▶ **What the task asks**
Leave out the pictures and copy everything else in the records exactly.

★ ★ ★ ★ ★ ★ ★

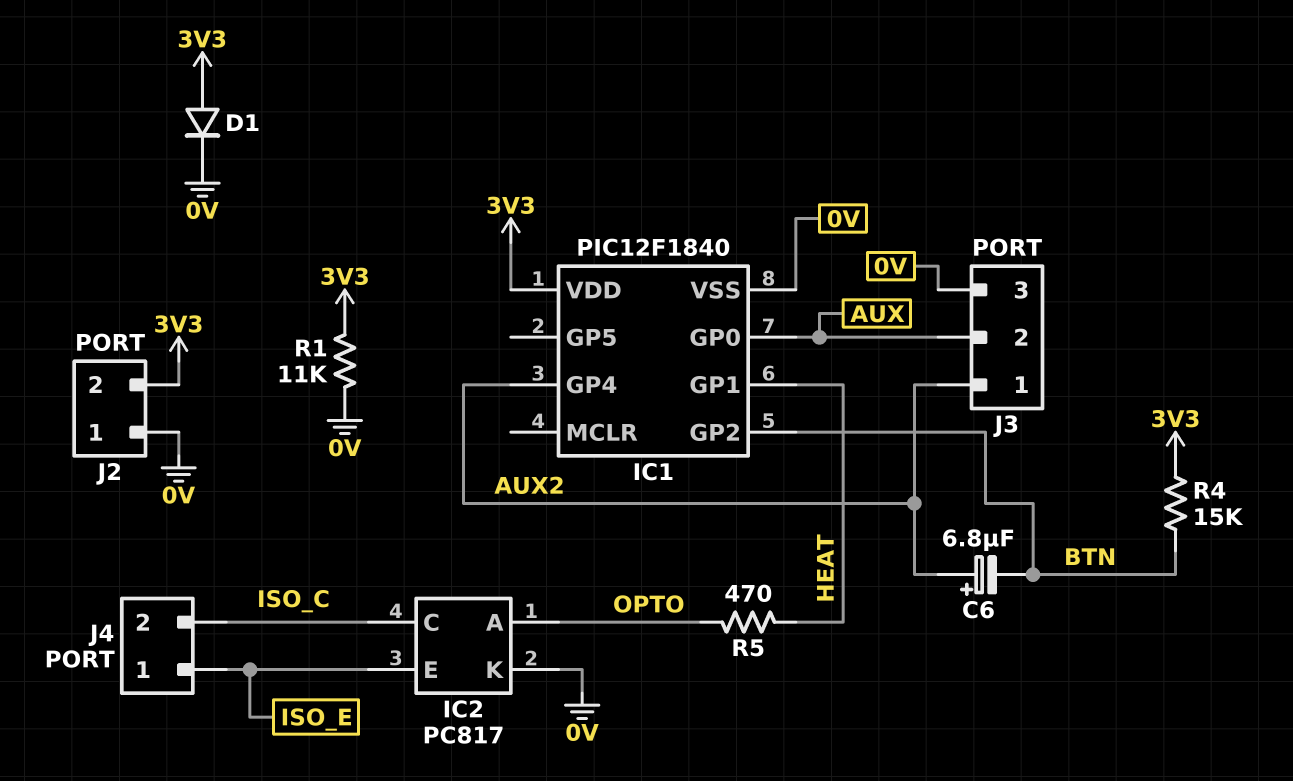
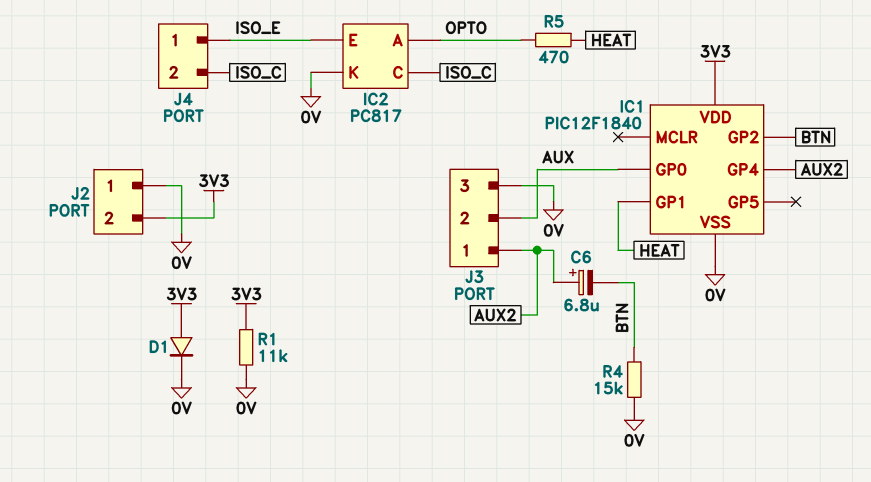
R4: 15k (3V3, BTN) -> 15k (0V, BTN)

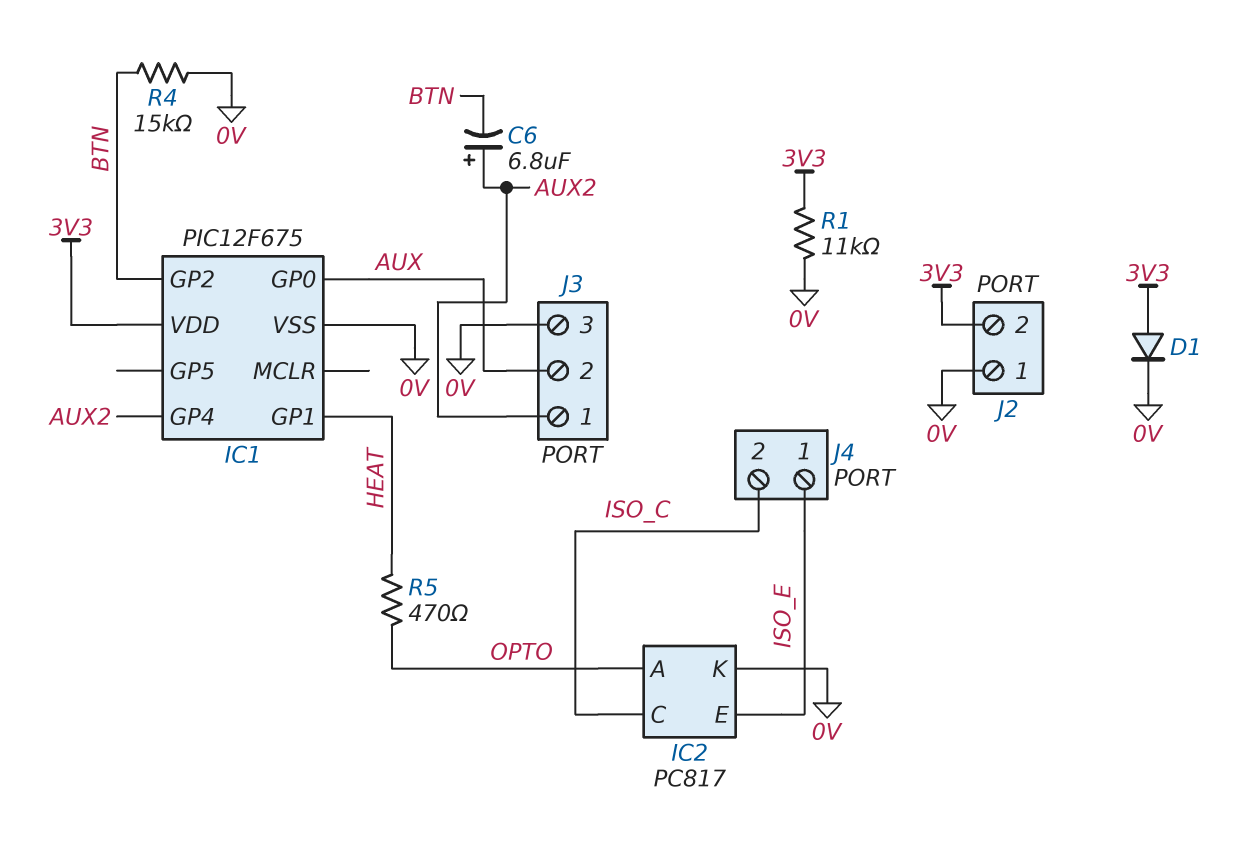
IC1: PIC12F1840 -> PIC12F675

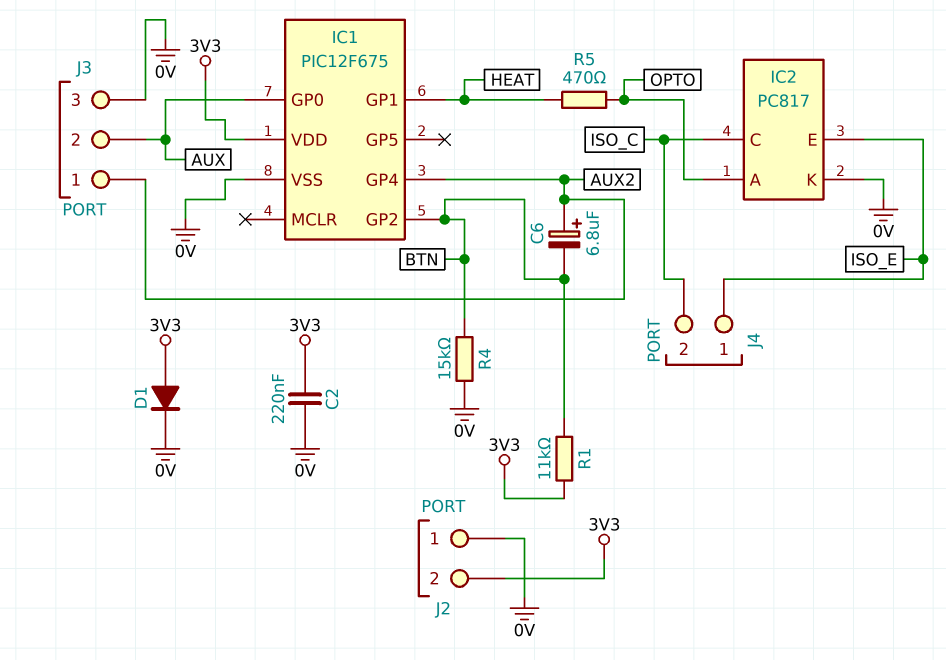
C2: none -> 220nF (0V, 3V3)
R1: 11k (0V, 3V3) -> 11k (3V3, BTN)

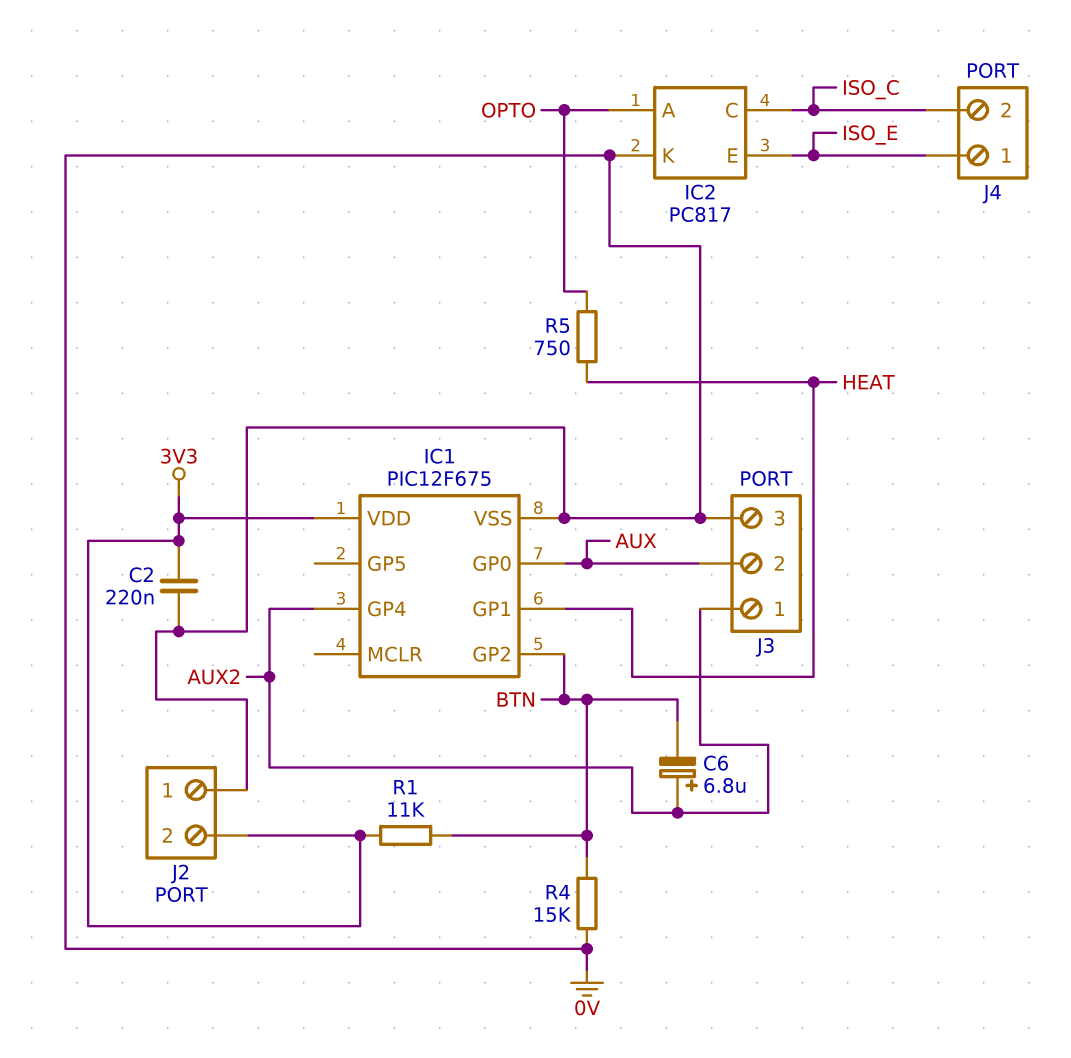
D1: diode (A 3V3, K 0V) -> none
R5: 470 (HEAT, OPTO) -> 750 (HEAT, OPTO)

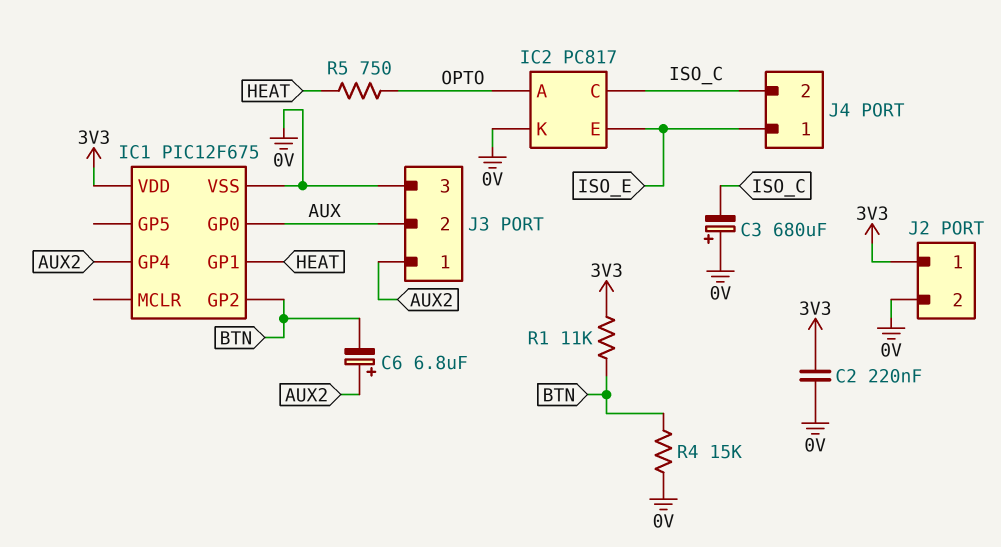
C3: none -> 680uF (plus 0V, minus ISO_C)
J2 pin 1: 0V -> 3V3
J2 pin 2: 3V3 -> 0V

★ ★ ★ ★ ★ ★ ★

▶ **Task response**
R4: 15k (3V3, BTN) -> 15k (0V, BTN)

IC1: PIC12F1840 -> PIC12F675

C2: none -> 220nF (0V, 3V3)
R1: 11k (0V, 3V3) -> 11k (3V3, BTN)

D1: diode (A 3V3, K 0V) -> none
R5: 470 (HEAT, OPTO) -> 750 (HEAT, OPTO)

C3: none -> 680uF (plus 0V, minus ISO_C)
J2 pin 1: 0V -> 3V3
J2 pin 2: 3V3 -> 0V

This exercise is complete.